* TASK BRIEF
An exact copy of every entry is what's needed, so please transcribe them all.
[MATERIAL PROVIDED — start]
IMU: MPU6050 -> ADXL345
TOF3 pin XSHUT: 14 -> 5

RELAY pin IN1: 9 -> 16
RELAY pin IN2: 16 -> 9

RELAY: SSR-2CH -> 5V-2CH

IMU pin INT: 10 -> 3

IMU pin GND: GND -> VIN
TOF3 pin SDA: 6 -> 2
[MATERIAL PROVIDED — finish]
* TASK ANSWER
IMU: MPU6050 -> ADXL345
TOF3 pin XSHUT: 14 -> 5

RELAY pin IN1: 9 -> 16
RELAY pin IN2: 16 -> 9

RELAY: SSR-2CH -> 5V-2CH

IMU pin INT: 10 -> 3

IMU pin GND: GND -> VIN
TOF3 pin SDA: 6 -> 2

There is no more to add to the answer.